* [Exercise brief]
Retype only the lines below from the one with "IC9: buffer 74LS07" to the one with "R7: 910 (+3V3, SIG15) -> 910 (GND, SIG15)", inclusive, skipping every image.

_ _ _ _ _

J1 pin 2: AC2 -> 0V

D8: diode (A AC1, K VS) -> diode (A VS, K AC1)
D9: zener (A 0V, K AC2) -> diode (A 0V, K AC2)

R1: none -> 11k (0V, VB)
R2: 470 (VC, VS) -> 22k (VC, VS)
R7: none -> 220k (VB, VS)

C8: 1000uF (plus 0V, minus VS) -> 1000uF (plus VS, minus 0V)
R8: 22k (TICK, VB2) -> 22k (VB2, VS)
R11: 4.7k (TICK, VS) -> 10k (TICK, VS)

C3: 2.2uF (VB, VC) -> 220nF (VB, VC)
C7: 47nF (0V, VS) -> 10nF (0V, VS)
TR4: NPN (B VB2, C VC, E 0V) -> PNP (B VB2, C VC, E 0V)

_ _ _ _ _

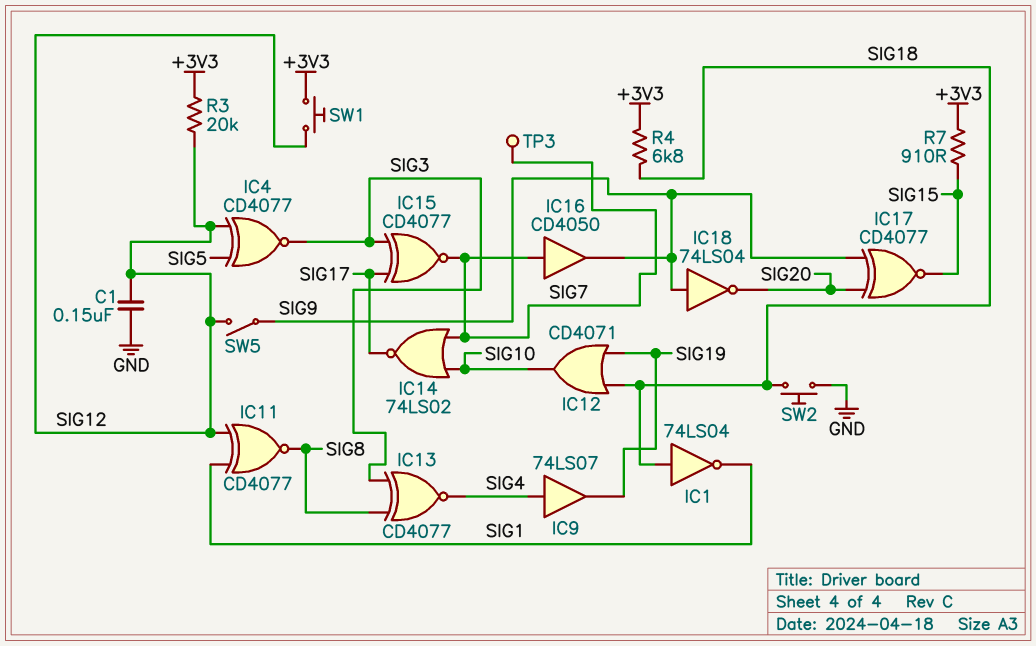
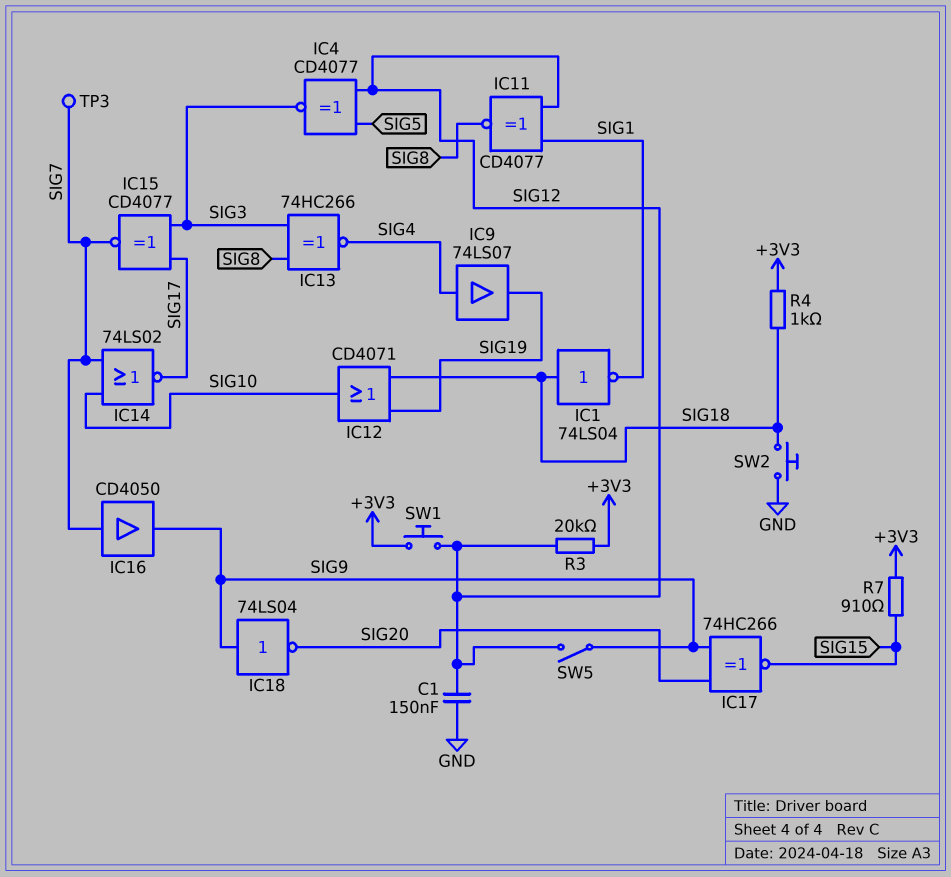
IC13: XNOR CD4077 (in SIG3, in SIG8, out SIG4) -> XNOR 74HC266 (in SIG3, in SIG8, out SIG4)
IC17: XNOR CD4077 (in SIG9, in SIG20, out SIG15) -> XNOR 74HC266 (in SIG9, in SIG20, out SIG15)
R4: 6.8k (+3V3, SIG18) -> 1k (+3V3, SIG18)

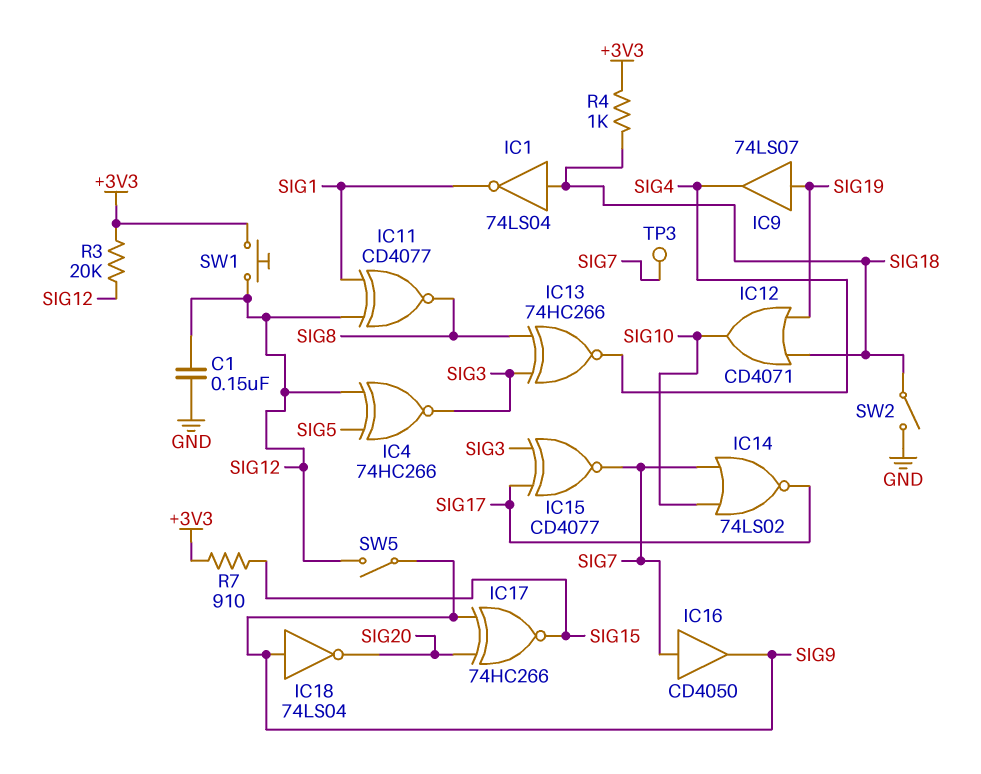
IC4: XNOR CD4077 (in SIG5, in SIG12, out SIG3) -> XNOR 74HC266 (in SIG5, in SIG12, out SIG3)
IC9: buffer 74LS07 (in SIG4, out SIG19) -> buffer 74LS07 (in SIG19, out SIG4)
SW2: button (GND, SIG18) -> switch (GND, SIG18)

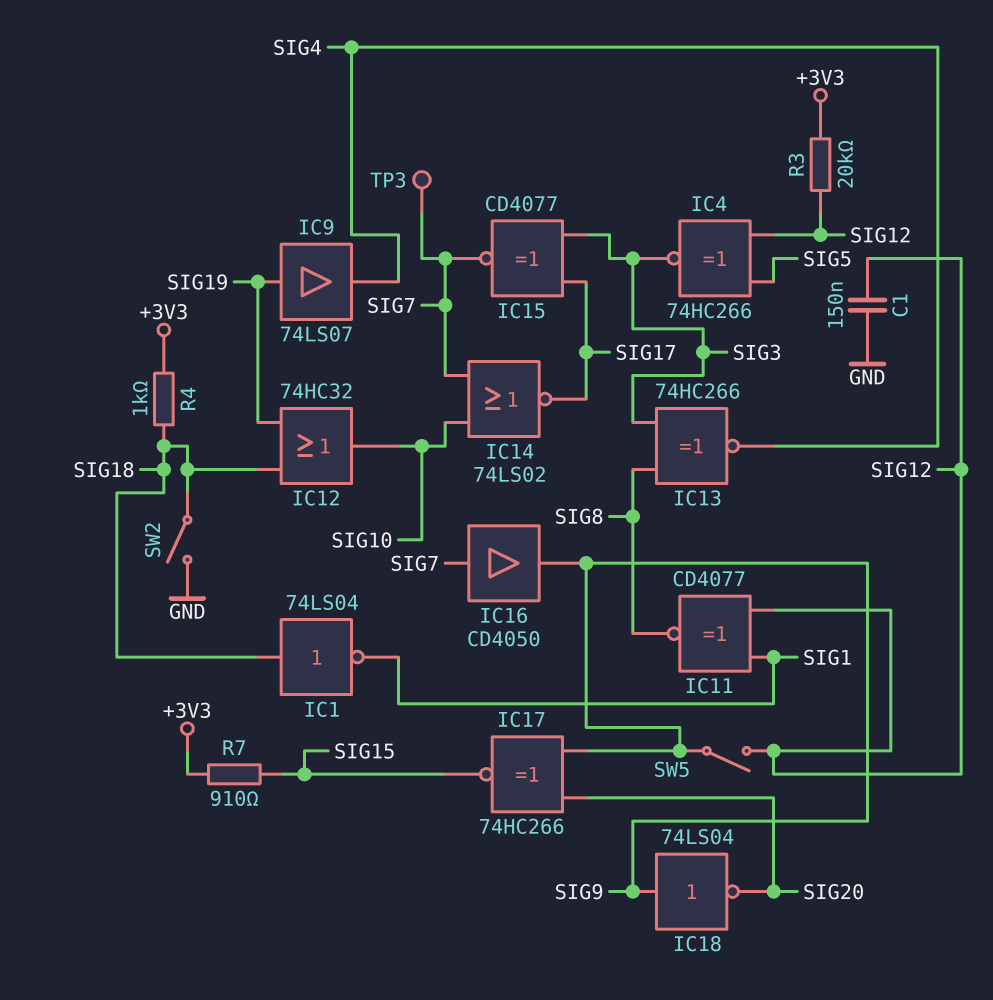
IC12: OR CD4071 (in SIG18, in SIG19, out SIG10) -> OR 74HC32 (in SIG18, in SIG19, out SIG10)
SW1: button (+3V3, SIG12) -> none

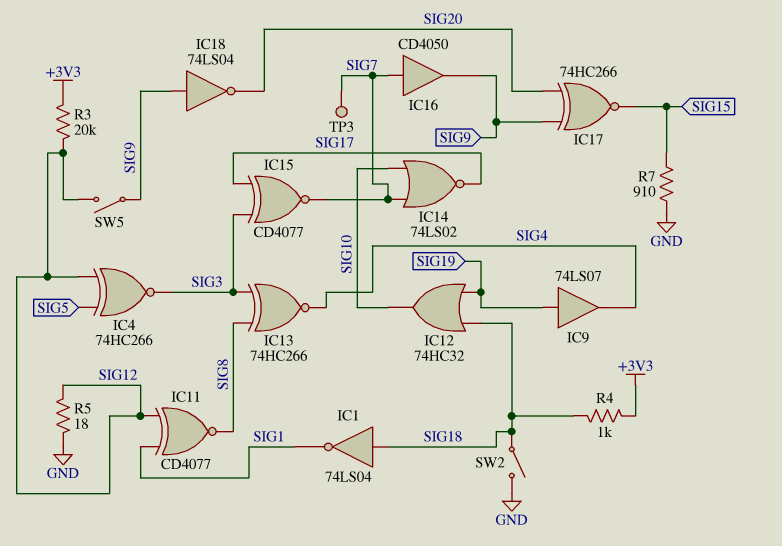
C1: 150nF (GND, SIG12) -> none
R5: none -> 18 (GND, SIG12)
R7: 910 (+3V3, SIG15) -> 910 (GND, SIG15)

_ _ _ _ _

* [Expected output]
IC9: buffer 74LS07 (in SIG4, out SIG19) -> buffer 74LS07 (in SIG19, out SIG4)
SW2: button (GND, SIG18) -> switch (GND, SIG18)

IC12: OR CD4071 (in SIG18, in SIG19, out SIG10) -> OR 74HC32 (in SIG18, in SIG19, out SIG10)
SW1: button (+3V3, SIG12) -> none

C1: 150nF (GND, SIG12) -> none
R5: none -> 18 (GND, SIG12)
R7: 910 (+3V3, SIG15) -> 910 (GND, SIG15)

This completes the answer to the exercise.